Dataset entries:
%%

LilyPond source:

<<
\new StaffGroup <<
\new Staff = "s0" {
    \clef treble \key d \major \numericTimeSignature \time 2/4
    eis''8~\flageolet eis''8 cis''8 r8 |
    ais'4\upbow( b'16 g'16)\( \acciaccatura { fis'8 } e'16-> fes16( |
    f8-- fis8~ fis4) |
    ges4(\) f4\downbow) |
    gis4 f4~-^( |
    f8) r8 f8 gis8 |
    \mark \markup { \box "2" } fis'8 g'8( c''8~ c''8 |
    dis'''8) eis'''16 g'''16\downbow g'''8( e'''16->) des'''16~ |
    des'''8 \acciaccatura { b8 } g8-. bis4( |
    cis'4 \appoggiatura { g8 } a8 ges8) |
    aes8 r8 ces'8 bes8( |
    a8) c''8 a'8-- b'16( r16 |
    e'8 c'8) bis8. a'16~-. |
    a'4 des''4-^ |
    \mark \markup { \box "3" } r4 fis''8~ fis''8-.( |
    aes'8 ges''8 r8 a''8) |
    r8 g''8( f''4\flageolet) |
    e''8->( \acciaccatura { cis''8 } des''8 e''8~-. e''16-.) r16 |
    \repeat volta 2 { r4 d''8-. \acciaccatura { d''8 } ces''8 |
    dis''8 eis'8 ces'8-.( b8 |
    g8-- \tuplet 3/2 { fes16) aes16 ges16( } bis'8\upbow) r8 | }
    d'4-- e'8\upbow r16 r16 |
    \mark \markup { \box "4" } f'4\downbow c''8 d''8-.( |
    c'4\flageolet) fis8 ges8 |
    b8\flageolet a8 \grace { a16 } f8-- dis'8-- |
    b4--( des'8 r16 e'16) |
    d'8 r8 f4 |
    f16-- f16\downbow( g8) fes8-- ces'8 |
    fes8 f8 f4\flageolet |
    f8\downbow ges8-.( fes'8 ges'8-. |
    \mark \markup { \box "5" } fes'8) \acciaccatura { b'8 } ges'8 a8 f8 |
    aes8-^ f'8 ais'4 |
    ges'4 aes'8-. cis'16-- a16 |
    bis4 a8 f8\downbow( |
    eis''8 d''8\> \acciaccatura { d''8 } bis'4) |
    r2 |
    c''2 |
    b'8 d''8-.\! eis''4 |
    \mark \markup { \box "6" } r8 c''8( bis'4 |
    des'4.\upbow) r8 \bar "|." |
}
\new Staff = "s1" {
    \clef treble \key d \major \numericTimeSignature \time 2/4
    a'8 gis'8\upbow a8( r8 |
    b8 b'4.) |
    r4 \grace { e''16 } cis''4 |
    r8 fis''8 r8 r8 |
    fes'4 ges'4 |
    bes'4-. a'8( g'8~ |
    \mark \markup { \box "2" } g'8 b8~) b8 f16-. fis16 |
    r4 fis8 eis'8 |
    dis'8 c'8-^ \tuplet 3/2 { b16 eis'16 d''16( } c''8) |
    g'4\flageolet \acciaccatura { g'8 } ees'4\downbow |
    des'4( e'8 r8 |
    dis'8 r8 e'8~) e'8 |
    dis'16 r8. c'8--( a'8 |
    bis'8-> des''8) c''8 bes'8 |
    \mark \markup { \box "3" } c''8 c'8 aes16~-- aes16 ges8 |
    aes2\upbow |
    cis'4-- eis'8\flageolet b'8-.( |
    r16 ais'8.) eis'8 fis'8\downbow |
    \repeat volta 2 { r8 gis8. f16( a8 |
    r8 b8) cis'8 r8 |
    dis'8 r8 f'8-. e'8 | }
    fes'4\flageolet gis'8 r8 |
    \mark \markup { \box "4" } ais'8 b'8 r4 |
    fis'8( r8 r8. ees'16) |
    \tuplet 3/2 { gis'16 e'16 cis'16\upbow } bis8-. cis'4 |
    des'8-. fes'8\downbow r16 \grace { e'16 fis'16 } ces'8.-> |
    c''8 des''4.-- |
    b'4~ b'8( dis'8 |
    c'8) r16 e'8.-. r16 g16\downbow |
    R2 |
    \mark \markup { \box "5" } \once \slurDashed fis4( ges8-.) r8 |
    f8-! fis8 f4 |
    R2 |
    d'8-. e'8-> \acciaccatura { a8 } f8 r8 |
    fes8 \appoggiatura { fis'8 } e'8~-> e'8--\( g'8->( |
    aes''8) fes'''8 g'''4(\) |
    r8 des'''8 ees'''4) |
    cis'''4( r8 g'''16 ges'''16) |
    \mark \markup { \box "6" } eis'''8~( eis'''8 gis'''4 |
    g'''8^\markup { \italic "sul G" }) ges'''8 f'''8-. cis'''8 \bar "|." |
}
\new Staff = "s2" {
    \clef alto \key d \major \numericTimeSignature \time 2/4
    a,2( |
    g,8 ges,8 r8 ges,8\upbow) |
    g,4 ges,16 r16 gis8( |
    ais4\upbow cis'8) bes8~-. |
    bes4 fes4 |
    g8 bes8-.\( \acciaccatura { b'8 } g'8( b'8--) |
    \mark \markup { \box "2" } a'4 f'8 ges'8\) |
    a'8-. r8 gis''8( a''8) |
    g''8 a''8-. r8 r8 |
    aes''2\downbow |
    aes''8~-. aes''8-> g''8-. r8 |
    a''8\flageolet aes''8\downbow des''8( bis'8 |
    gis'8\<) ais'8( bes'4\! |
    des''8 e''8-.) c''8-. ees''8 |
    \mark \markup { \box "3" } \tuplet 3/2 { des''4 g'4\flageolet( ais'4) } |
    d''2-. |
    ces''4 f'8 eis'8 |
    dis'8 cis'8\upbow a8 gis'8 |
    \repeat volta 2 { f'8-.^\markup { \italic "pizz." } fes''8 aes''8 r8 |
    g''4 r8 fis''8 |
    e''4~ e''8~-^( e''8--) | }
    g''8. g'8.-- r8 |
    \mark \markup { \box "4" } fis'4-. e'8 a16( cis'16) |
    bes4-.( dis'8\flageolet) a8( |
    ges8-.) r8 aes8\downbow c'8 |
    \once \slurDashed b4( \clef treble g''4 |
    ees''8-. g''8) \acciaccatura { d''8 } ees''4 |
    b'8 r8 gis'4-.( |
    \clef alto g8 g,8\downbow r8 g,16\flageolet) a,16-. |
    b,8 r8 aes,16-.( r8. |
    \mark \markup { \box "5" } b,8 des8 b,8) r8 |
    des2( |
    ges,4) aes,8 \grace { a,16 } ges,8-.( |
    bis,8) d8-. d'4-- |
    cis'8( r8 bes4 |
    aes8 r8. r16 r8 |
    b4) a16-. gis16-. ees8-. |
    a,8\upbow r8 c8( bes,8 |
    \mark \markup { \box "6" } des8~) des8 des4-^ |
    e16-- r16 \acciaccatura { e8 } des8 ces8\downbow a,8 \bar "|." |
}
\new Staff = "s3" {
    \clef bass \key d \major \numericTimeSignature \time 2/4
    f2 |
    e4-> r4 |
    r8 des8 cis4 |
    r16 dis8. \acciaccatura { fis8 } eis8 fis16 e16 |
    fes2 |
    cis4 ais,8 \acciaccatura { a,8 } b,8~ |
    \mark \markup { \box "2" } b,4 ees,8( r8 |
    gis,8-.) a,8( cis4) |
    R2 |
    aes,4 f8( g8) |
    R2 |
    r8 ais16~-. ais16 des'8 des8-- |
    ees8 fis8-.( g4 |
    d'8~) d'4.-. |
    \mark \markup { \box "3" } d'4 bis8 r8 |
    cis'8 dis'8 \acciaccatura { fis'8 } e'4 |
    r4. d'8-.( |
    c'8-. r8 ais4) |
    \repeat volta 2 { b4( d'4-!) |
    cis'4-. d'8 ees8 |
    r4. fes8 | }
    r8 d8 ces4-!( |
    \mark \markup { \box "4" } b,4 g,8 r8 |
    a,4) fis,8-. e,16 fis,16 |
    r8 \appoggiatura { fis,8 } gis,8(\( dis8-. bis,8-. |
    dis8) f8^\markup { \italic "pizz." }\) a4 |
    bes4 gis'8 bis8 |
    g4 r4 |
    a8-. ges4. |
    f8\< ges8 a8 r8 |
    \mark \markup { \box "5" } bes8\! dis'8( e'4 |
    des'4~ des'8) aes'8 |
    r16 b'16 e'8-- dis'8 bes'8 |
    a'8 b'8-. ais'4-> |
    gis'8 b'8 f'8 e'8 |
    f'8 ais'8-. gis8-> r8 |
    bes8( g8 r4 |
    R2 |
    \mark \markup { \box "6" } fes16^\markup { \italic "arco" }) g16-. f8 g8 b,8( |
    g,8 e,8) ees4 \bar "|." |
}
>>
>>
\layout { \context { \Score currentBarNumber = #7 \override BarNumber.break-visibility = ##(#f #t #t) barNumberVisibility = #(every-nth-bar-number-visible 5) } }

%%

### Problem to work on
Pick out every line of the material above that contains the string "major", matching uppercase and lowercase exactly.

### Exercise response
    \clef treble \key d \major \numericTimeSignature \time 2/4
    \clef treble \key d \major \numericTimeSignature \time 2/4
    \clef alto \key d \major \numericTimeSignature \time 2/4
    \clef bass \key d \major \numericTimeSignature \time 2/4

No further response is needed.